Data to examine START
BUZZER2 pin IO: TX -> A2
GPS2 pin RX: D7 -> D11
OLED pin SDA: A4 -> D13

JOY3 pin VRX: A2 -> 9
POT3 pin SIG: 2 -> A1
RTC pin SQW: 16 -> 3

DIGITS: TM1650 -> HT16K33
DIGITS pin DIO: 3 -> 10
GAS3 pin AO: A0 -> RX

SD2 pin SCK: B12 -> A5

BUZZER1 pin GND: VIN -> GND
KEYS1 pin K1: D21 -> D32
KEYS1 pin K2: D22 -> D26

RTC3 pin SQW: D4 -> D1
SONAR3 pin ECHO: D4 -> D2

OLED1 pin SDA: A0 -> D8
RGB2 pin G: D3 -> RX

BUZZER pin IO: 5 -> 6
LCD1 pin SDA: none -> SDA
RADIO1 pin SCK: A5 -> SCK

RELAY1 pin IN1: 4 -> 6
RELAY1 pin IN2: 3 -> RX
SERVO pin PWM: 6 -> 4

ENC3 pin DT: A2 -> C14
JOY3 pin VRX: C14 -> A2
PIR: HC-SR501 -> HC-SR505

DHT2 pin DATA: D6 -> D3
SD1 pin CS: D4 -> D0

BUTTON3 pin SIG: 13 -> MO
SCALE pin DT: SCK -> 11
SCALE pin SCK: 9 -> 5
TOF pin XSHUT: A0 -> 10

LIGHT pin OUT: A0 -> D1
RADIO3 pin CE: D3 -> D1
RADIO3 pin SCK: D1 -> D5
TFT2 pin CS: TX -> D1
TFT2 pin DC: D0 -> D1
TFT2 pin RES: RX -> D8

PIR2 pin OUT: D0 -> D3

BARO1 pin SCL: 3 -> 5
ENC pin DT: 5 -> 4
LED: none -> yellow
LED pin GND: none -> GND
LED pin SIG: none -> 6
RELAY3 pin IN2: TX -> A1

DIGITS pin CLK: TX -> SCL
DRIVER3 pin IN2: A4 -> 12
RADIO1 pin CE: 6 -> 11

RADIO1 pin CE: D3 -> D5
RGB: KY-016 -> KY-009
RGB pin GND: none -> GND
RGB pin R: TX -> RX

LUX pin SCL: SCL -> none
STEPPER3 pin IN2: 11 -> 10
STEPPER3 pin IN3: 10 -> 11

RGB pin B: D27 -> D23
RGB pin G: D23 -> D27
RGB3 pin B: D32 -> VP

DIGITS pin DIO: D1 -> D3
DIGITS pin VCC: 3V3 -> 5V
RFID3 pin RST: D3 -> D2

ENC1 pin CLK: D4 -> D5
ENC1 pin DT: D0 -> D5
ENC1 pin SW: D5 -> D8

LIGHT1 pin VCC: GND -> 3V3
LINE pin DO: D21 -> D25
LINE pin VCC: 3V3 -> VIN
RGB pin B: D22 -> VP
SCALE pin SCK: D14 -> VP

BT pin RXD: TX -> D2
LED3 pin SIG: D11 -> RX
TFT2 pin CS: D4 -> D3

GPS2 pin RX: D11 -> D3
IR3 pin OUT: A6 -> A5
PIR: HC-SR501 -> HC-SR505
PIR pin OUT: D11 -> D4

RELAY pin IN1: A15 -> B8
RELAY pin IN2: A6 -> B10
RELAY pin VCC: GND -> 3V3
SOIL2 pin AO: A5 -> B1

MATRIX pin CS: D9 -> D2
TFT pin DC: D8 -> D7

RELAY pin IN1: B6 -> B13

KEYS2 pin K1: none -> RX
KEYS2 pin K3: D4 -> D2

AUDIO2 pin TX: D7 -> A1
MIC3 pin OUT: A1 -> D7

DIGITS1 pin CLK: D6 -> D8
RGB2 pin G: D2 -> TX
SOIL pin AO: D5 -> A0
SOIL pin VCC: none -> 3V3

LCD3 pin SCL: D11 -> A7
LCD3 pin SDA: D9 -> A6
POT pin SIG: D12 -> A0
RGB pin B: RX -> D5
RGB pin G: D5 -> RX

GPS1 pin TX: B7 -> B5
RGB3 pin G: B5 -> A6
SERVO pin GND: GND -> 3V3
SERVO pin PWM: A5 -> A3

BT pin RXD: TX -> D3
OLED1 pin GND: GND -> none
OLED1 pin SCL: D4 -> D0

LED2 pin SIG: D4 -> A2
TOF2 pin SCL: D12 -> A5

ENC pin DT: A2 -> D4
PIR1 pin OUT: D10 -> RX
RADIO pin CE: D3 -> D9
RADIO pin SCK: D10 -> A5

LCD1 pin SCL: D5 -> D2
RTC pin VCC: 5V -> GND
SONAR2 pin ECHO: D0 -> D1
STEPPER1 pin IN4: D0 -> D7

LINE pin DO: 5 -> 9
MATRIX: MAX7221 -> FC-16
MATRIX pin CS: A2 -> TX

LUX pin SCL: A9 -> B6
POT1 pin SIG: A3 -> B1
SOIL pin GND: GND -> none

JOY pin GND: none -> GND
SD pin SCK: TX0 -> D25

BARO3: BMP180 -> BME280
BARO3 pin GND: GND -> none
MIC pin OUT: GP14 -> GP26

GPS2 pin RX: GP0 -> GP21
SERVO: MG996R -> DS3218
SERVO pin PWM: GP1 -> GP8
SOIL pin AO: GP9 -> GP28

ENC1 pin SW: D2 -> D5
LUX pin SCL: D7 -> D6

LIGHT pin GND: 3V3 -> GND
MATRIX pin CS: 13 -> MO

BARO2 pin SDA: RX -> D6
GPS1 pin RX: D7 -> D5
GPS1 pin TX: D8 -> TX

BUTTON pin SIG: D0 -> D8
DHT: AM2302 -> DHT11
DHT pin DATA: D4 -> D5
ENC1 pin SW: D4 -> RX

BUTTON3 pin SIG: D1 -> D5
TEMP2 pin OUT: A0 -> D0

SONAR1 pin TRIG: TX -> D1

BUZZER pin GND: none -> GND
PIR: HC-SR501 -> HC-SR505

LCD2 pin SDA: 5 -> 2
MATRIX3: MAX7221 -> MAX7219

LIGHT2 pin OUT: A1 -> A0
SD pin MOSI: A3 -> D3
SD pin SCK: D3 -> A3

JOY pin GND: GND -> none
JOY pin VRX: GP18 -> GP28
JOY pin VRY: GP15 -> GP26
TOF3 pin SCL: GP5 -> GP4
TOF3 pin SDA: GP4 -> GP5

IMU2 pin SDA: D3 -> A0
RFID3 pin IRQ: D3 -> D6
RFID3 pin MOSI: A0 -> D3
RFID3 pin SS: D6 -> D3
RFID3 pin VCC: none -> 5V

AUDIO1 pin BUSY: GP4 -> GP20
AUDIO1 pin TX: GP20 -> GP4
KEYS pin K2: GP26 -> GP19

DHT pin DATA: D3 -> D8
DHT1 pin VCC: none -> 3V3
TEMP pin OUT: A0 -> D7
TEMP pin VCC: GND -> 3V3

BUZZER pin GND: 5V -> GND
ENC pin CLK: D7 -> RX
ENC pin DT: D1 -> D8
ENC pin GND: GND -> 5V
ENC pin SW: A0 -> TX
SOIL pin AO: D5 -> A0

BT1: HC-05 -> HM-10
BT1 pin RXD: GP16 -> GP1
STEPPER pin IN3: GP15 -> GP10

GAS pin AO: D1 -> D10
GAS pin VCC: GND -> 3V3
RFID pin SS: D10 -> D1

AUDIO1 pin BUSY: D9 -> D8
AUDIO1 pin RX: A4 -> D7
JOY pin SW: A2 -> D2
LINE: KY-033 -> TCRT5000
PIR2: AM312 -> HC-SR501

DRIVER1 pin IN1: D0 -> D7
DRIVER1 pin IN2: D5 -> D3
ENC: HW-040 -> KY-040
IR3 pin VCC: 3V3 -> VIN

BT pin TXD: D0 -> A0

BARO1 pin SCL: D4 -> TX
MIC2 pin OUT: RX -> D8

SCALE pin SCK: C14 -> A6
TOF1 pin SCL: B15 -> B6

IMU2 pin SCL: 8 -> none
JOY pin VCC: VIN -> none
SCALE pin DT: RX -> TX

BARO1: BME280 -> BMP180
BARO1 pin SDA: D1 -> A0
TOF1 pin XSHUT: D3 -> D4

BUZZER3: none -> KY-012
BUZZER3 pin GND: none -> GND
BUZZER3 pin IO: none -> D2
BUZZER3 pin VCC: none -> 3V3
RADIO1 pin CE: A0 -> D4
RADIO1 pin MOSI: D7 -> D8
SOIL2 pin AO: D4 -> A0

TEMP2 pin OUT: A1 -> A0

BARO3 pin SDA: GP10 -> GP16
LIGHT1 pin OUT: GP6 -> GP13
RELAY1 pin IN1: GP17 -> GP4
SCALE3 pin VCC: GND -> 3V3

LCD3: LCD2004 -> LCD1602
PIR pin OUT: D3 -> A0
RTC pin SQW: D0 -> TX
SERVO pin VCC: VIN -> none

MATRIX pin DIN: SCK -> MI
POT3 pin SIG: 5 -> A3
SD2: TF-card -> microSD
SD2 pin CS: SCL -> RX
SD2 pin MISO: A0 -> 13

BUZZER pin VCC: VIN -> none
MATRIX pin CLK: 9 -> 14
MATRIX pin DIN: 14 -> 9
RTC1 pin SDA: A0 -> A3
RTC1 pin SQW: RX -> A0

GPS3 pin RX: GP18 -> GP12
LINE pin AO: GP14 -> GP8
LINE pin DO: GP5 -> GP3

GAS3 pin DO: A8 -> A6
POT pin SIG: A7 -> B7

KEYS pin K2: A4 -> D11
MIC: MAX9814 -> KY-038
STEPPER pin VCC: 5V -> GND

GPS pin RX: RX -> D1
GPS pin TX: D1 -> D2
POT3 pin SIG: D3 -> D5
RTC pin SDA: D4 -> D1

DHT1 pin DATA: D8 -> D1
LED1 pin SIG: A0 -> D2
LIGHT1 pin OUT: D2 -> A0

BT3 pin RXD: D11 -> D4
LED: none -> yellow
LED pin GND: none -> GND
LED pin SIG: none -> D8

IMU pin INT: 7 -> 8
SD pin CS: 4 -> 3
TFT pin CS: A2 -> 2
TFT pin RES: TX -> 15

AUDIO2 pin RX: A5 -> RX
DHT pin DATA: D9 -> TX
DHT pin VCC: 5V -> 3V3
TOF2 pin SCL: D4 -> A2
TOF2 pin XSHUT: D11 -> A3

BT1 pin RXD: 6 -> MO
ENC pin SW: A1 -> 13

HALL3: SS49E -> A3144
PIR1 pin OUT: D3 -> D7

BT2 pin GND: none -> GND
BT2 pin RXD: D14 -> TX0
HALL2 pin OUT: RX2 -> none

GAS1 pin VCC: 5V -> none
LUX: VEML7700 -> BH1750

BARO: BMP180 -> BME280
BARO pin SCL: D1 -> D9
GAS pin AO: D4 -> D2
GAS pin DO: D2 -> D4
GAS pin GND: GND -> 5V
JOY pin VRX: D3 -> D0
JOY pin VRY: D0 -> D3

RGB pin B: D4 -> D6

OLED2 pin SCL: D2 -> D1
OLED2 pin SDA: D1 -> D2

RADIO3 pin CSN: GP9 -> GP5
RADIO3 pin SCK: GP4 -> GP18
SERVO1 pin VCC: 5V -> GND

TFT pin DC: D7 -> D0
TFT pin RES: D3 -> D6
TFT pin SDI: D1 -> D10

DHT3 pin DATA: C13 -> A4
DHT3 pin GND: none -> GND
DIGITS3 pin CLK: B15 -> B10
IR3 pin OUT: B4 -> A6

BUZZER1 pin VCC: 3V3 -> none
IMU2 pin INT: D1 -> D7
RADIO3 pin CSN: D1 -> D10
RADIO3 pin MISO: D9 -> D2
Data to examine END
## Task goal
Retype the entries above exactly, but only from the line containing "LCD3 pin SCL: D11 -> A7" through the line containing "LINE pin DO: 5 -> 9", both included.

## Solution for this problem
LCD3 pin SCL: D11 -> A7
LCD3 pin SDA: D9 -> A6
POT pin SIG: D12 -> A0
RGB pin B: RX -> D5
RGB pin G: D5 -> RX

GPS1 pin TX: B7 -> B5
RGB3 pin G: B5 -> A6
SERVO pin GND: GND -> 3V3
SERVO pin PWM: A5 -> A3

BT pin RXD: TX -> D3
OLED1 pin GND: GND -> none
OLED1 pin SCL: D4 -> D0

LED2 pin SIG: D4 -> A2
TOF2 pin SCL: D12 -> A5

ENC pin DT: A2 -> D4
PIR1 pin OUT: D10 -> RX
RADIO pin CE: D3 -> D9
RADIO pin SCK: D10 -> A5

LCD1 pin SCL: D5 -> D2
RTC pin VCC: 5V -> GND
SONAR2 pin ECHO: D0 -> D1
STEPPER1 pin IN4: D0 -> D7

LINE pin DO: 5 -> 9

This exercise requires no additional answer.